- Description of the task: Reprint all entries without any alteration.

- The data:

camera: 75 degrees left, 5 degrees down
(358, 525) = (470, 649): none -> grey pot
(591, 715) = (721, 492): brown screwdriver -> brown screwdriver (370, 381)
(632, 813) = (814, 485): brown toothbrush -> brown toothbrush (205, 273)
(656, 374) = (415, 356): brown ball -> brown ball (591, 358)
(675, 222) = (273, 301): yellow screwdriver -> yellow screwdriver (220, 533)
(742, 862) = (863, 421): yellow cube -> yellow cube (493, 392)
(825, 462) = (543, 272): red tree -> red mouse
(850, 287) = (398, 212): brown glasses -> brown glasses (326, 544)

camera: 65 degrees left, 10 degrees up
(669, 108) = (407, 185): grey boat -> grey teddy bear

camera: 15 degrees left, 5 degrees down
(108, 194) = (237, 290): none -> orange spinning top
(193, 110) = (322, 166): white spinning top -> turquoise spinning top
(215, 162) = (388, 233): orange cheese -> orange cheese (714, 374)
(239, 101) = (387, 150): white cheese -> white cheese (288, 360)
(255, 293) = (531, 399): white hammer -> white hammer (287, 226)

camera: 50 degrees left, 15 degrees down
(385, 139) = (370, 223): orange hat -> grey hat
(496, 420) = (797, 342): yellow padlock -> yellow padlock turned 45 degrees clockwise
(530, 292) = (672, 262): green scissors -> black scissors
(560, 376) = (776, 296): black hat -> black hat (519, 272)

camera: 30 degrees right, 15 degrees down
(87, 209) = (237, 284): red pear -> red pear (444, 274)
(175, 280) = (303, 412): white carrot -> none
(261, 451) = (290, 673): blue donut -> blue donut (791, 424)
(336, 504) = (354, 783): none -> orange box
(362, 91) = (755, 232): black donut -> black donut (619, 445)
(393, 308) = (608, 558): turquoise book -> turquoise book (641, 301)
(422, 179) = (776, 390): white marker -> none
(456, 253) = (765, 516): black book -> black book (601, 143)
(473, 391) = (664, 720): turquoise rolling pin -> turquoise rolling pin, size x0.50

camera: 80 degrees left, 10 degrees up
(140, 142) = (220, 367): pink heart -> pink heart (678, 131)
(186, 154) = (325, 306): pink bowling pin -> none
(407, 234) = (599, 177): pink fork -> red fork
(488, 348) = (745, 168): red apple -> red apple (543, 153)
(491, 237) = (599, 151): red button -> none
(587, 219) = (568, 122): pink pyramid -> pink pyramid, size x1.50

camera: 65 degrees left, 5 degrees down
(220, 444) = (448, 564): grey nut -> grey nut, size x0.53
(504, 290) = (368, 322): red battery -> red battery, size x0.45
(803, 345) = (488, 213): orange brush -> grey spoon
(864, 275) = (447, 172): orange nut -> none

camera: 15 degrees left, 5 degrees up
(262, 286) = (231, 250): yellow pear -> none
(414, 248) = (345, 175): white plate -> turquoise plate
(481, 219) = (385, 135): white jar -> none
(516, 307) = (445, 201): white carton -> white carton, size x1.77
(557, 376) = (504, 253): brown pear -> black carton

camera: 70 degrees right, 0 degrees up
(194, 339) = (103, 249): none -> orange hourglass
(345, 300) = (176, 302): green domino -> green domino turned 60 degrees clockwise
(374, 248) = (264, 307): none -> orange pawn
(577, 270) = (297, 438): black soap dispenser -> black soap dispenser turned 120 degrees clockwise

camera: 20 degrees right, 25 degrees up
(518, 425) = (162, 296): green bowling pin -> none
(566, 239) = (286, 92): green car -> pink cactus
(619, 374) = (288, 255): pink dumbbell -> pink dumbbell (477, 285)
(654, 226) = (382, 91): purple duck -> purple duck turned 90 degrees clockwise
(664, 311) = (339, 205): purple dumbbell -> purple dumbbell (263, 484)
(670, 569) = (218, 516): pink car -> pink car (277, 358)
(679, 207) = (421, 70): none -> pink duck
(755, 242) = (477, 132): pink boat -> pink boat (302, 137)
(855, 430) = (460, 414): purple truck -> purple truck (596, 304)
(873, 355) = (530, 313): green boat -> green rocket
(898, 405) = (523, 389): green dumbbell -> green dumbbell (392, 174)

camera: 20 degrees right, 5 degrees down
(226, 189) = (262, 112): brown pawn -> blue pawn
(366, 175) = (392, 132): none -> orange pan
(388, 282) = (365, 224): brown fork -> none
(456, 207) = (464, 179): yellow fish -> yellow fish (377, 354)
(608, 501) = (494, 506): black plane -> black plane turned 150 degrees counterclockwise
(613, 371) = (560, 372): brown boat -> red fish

- Answer to this task:
camera: 75 degrees left, 5 degrees down
(358, 525) = (470, 649): none -> grey pot
(591, 715) = (721, 492): brown screwdriver -> brown screwdriver (370, 381)
(632, 813) = (814, 485): brown toothbrush -> brown toothbrush (205, 273)
(656, 374) = (415, 356): brown ball -> brown ball (591, 358)
(675, 222) = (273, 301): yellow screwdriver -> yellow screwdriver (220, 533)
(742, 862) = (863, 421): yellow cube -> yellow cube (493, 392)
(825, 462) = (543, 272): red tree -> red mouse
(850, 287) = (398, 212): brown glasses -> brown glasses (326, 544)

camera: 65 degrees left, 10 degrees up
(669, 108) = (407, 185): grey boat -> grey teddy bear

camera: 15 degrees left, 5 degrees down
(108, 194) = (237, 290): none -> orange spinning top
(193, 110) = (322, 166): white spinning top -> turquoise spinning top
(215, 162) = (388, 233): orange cheese -> orange cheese (714, 374)
(239, 101) = (387, 150): white cheese -> white cheese (288, 360)
(255, 293) = (531, 399): white hammer -> white hammer (287, 226)

camera: 50 degrees left, 15 degrees down
(385, 139) = (370, 223): orange hat -> grey hat
(496, 420) = (797, 342): yellow padlock -> yellow padlock turned 45 degrees clockwise
(530, 292) = (672, 262): green scissors -> black scissors
(560, 376) = (776, 296): black hat -> black hat (519, 272)

camera: 30 degrees right, 15 degrees down
(87, 209) = (237, 284): red pear -> red pear (444, 274)
(175, 280) = (303, 412): white carrot -> none
(261, 451) = (290, 673): blue donut -> blue donut (791, 424)
(336, 504) = (354, 783): none -> orange box
(362, 91) = (755, 232): black donut -> black donut (619, 445)
(393, 308) = (608, 558): turquoise book -> turquoise book (641, 301)
(422, 179) = (776, 390): white marker -> none
(456, 253) = (765, 516): black book -> black book (601, 143)
(473, 391) = (664, 720): turquoise rolling pin -> turquoise rolling pin, size x0.50

camera: 80 degrees left, 10 degrees up
(140, 142) = (220, 367): pink heart -> pink heart (678, 131)
(186, 154) = (325, 306): pink bowling pin -> none
(407, 234) = (599, 177): pink fork -> red fork
(488, 348) = (745, 168): red apple -> red apple (543, 153)
(491, 237) = (599, 151): red button -> none
(587, 219) = (568, 122): pink pyramid -> pink pyramid, size x1.50

camera: 65 degrees left, 5 degrees down
(220, 444) = (448, 564): grey nut -> grey nut, size x0.53
(504, 290) = (368, 322): red battery -> red battery, size x0.45
(803, 345) = (488, 213): orange brush -> grey spoon
(864, 275) = (447, 172): orange nut -> none

camera: 15 degrees left, 5 degrees up
(262, 286) = (231, 250): yellow pear -> none
(414, 248) = (345, 175): white plate -> turquoise plate
(481, 219) = (385, 135): white jar -> none
(516, 307) = (445, 201): white carton -> white carton, size x1.77
(557, 376) = (504, 253): brown pear -> black carton

camera: 70 degrees right, 0 degrees up
(194, 339) = (103, 249): none -> orange hourglass
(345, 300) = (176, 302): green domino -> green domino turned 60 degrees clockwise
(374, 248) = (264, 307): none -> orange pawn
(577, 270) = (297, 438): black soap dispenser -> black soap dispenser turned 120 degrees clockwise

camera: 20 degrees right, 25 degrees up
(518, 425) = (162, 296): green bowling pin -> none
(566, 239) = (286, 92): green car -> pink cactus
(619, 374) = (288, 255): pink dumbbell -> pink dumbbell (477, 285)
(654, 226) = (382, 91): purple duck -> purple duck turned 90 degrees clockwise
(664, 311) = (339, 205): purple dumbbell -> purple dumbbell (263, 484)
(670, 569) = (218, 516): pink car -> pink car (277, 358)
(679, 207) = (421, 70): none -> pink duck
(755, 242) = (477, 132): pink boat -> pink boat (302, 137)
(855, 430) = (460, 414): purple truck -> purple truck (596, 304)
(873, 355) = (530, 313): green boat -> green rocket
(898, 405) = (523, 389): green dumbbell -> green dumbbell (392, 174)

camera: 20 degrees right, 5 degrees down
(226, 189) = (262, 112): brown pawn -> blue pawn
(366, 175) = (392, 132): none -> orange pan
(388, 282) = (365, 224): brown fork -> none
(456, 207) = (464, 179): yellow fish -> yellow fish (377, 354)
(608, 501) = (494, 506): black plane -> black plane turned 150 degrees counterclockwise
(613, 371) = (560, 372): brown boat -> red fish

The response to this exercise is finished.